╭─ RECORDS SUPPLIED

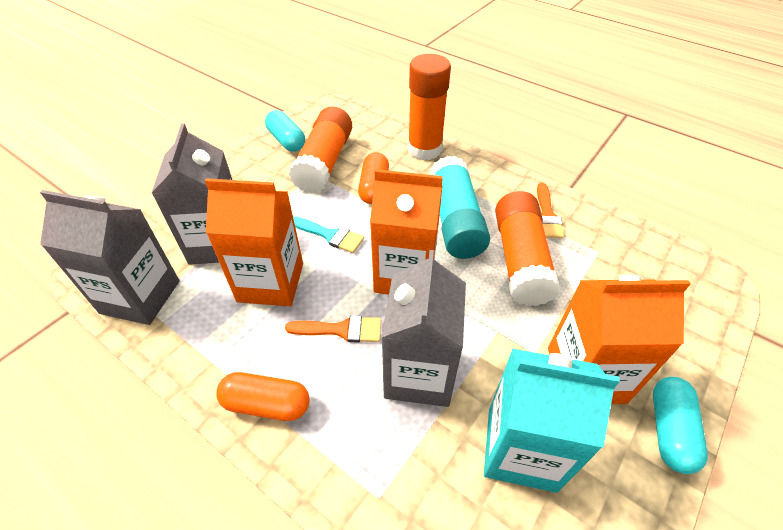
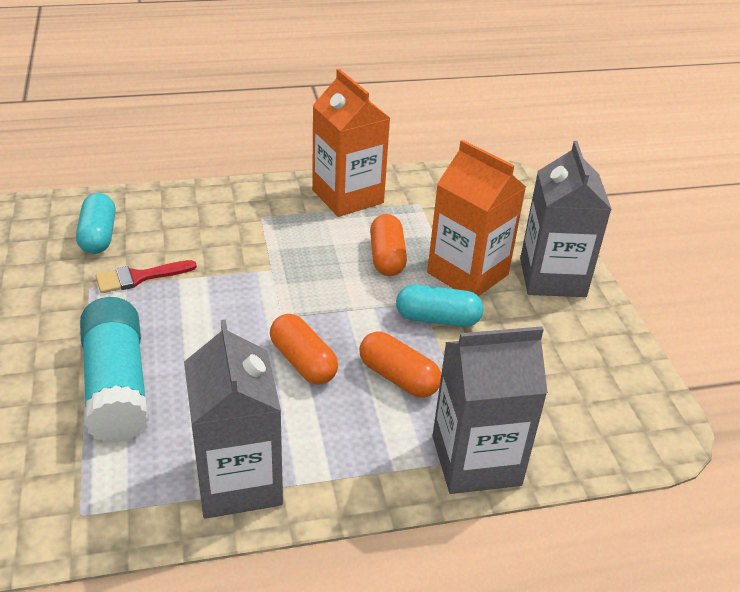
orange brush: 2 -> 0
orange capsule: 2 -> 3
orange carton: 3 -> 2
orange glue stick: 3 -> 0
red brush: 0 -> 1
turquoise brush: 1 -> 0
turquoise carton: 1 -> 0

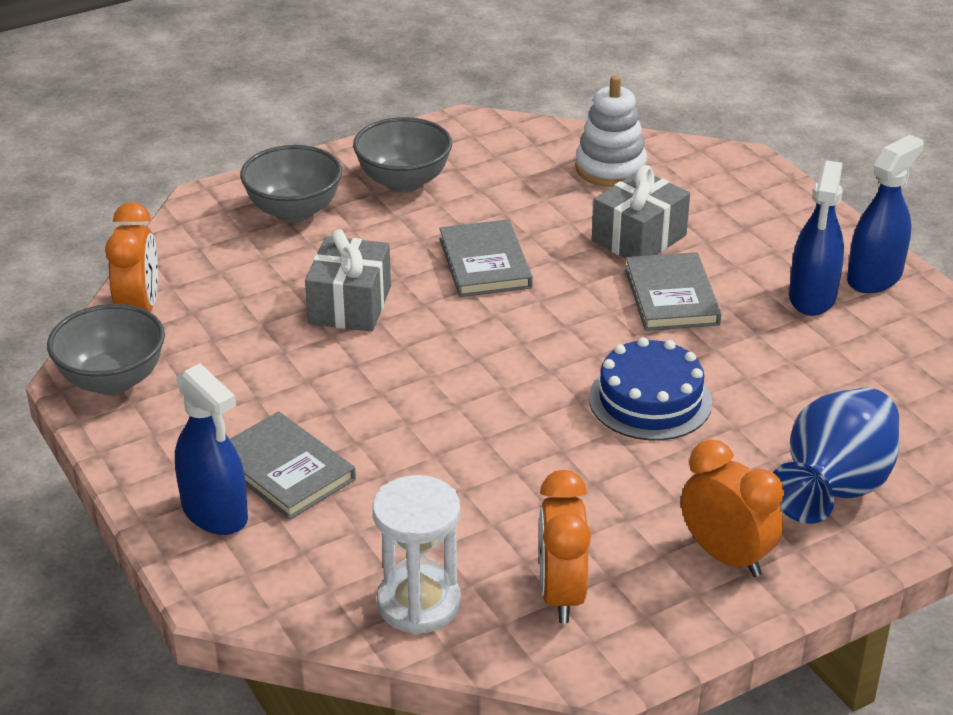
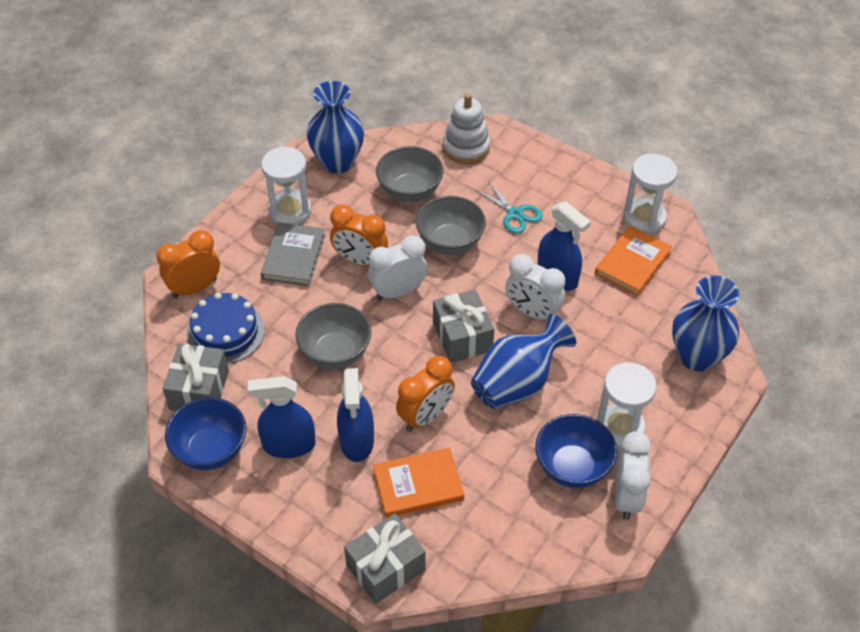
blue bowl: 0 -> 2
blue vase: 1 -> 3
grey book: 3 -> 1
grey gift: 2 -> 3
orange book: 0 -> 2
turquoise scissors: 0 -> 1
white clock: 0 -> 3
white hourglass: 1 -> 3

╰─
╭─ RECORDS SUPPLIED

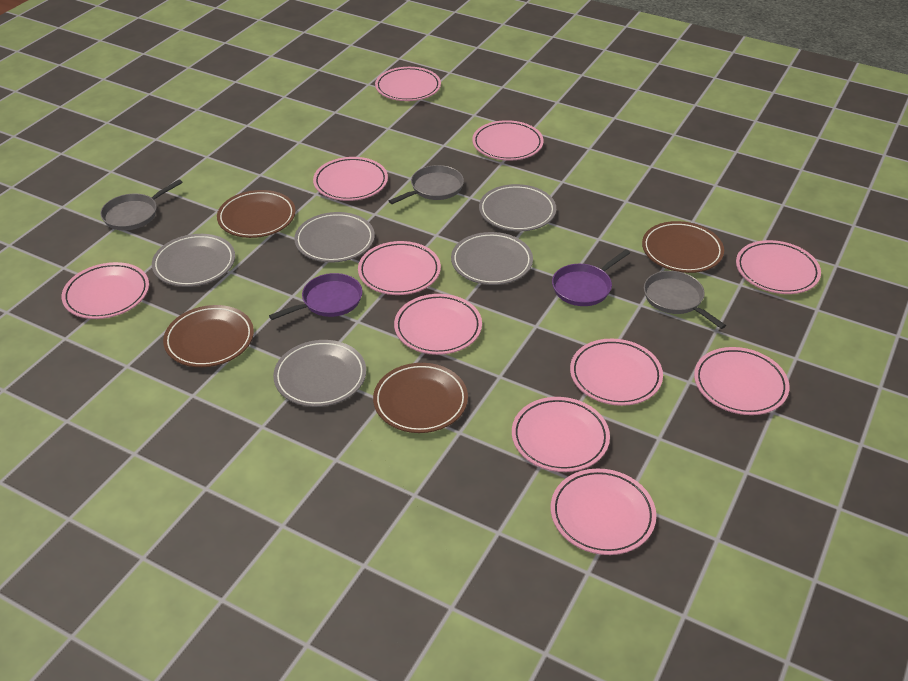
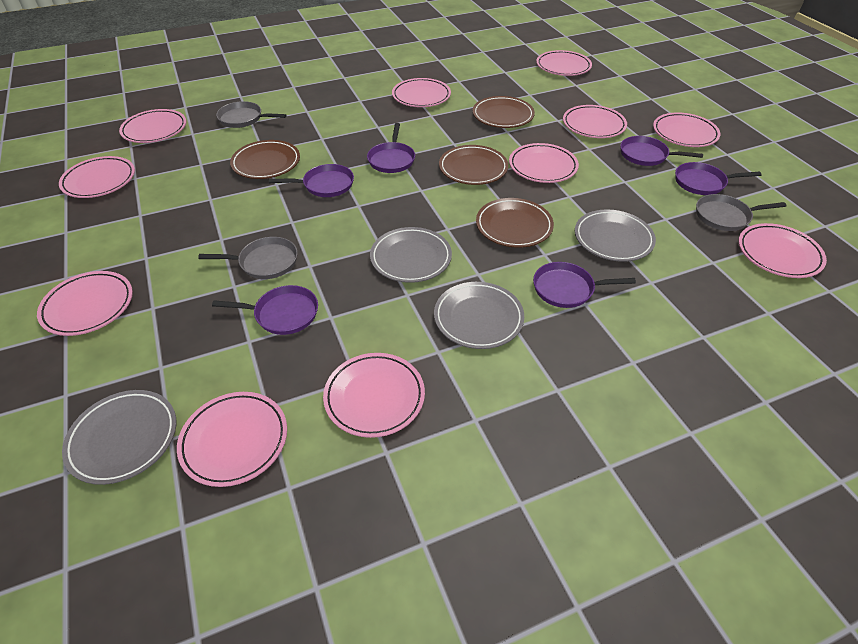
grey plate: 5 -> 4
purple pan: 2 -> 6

╰─
╭─ RECORDS SUPPLIED

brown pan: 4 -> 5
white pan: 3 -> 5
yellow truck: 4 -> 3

╰─

§ DIRECTIONS FOR THIS TASK:
Could you return all lines from the data above that contain the string "white"?

§ EXERCISE RESPONSE:
white clock: 0 -> 3
white hourglass: 1 -> 3
white pan: 3 -> 5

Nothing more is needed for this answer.